▶ **REQUIRED WORK**:
What you return should be only the lines in the entries below between the one holding "(387, 204) = (404, 225): turquoise" and the one holding "(247, 430) = (525, 145): orange brush -> none", ends included, with every picture left out.

(EXERCISE INPUT begins)

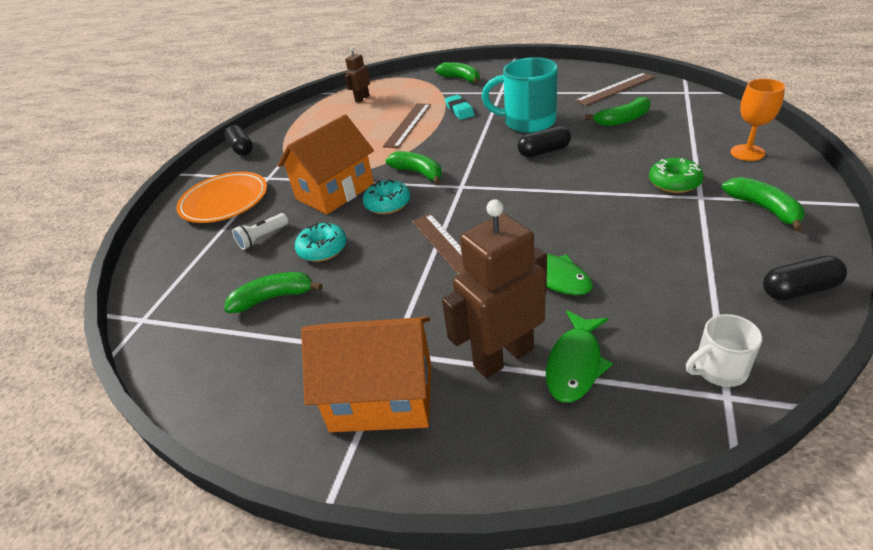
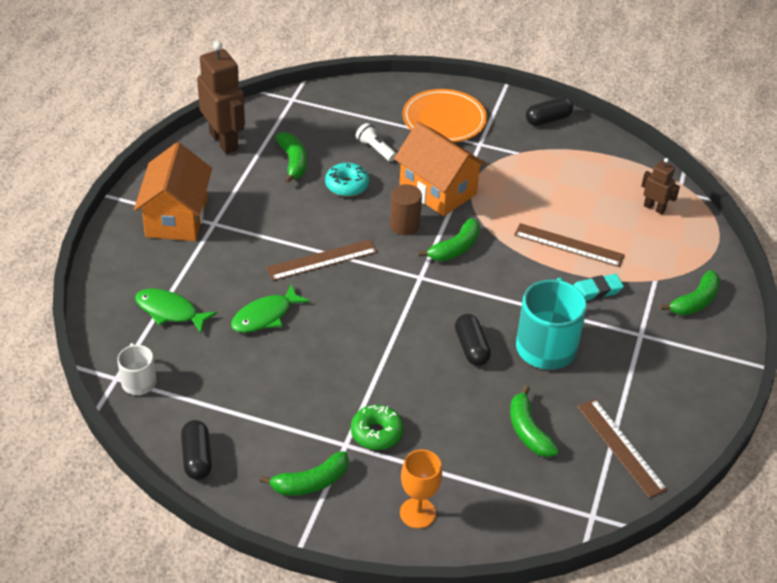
camera: 85 degrees right, 5 degrees up
(387, 204) = (404, 225): turquoise donut -> brown cylinder
(503, 357) = (189, 277): brown robot -> brown robot (224, 141)

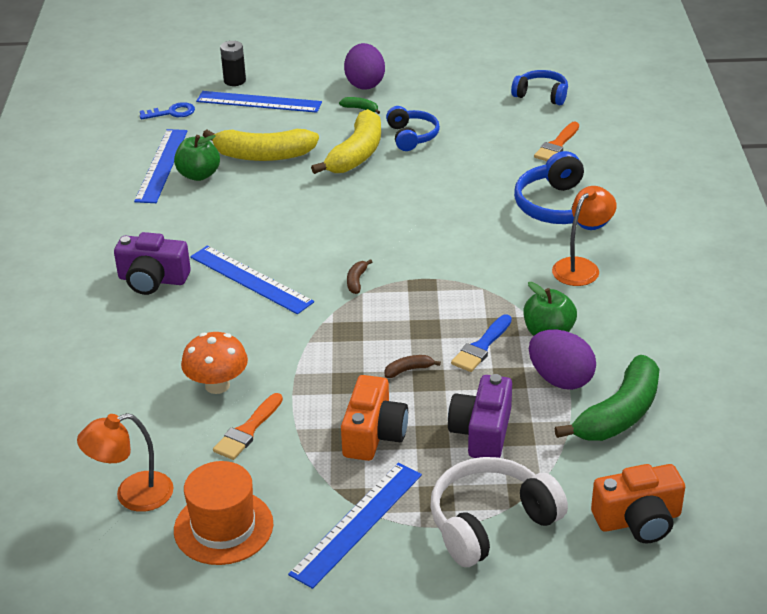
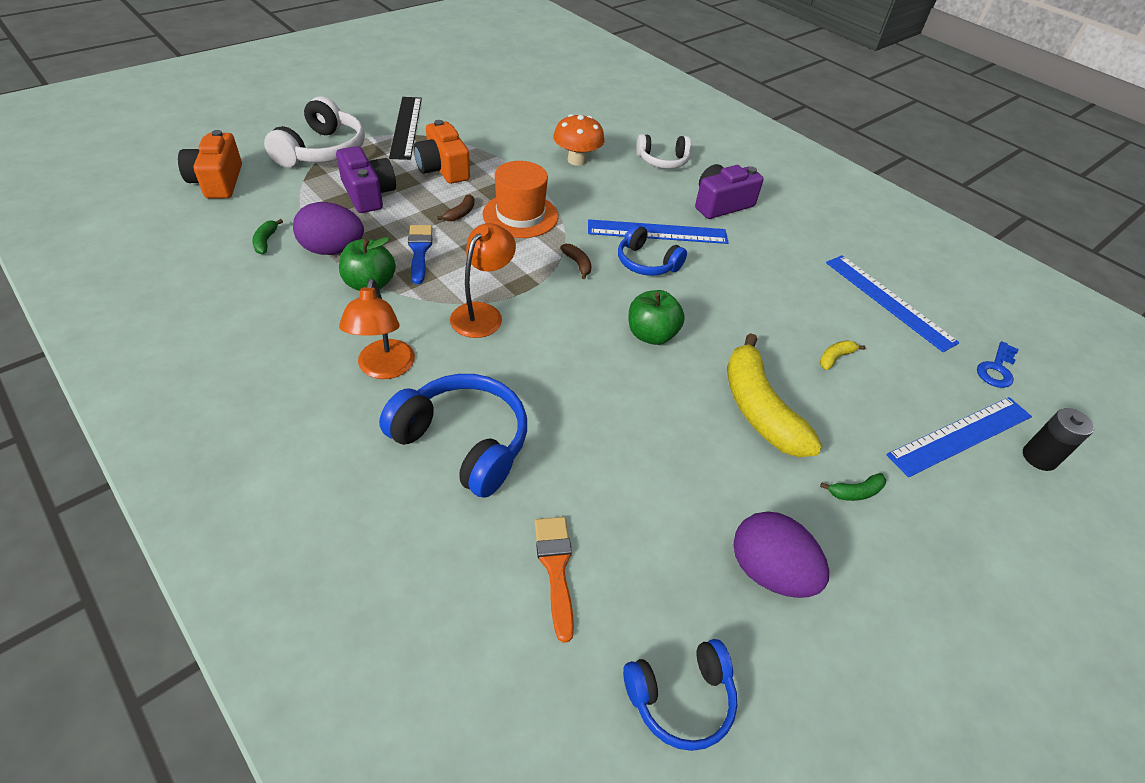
camera: 135 degrees right, 10 degrees up
(129, 346) = (663, 161): none -> white headphones
(132, 495) = (545, 101): orange lamp -> orange lamp (483, 313)
(199, 175) = (845, 306): green apple -> green apple (651, 335)
(223, 527) = (479, 104): orange hat -> orange hat (520, 215)
(247, 430) = (525, 145): orange brush -> none
(263, 155) = (835, 358): yellow banana -> yellow banana, size x0.41
(357, 523) = (406, 127): blue ruler -> black ruler
(365, 84) = (919, 551): purple egg -> purple egg (769, 572)
(411, 136) = (741, 474): blue headphones -> blue headphones (646, 263)
(619, 414) = (266, 241): green banana -> green banana, size x0.41
(638, 520) = (217, 181): orange camera -> orange camera turned 45 degrees counterclockwise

(EXERCISE INPUT ends)

▶ **ANSWER SECTION**:
(387, 204) = (404, 225): turquoise donut -> brown cylinder
(503, 357) = (189, 277): brown robot -> brown robot (224, 141)

camera: 135 degrees right, 10 degrees up
(129, 346) = (663, 161): none -> white headphones
(132, 495) = (545, 101): orange lamp -> orange lamp (483, 313)
(199, 175) = (845, 306): green apple -> green apple (651, 335)
(223, 527) = (479, 104): orange hat -> orange hat (520, 215)
(247, 430) = (525, 145): orange brush -> none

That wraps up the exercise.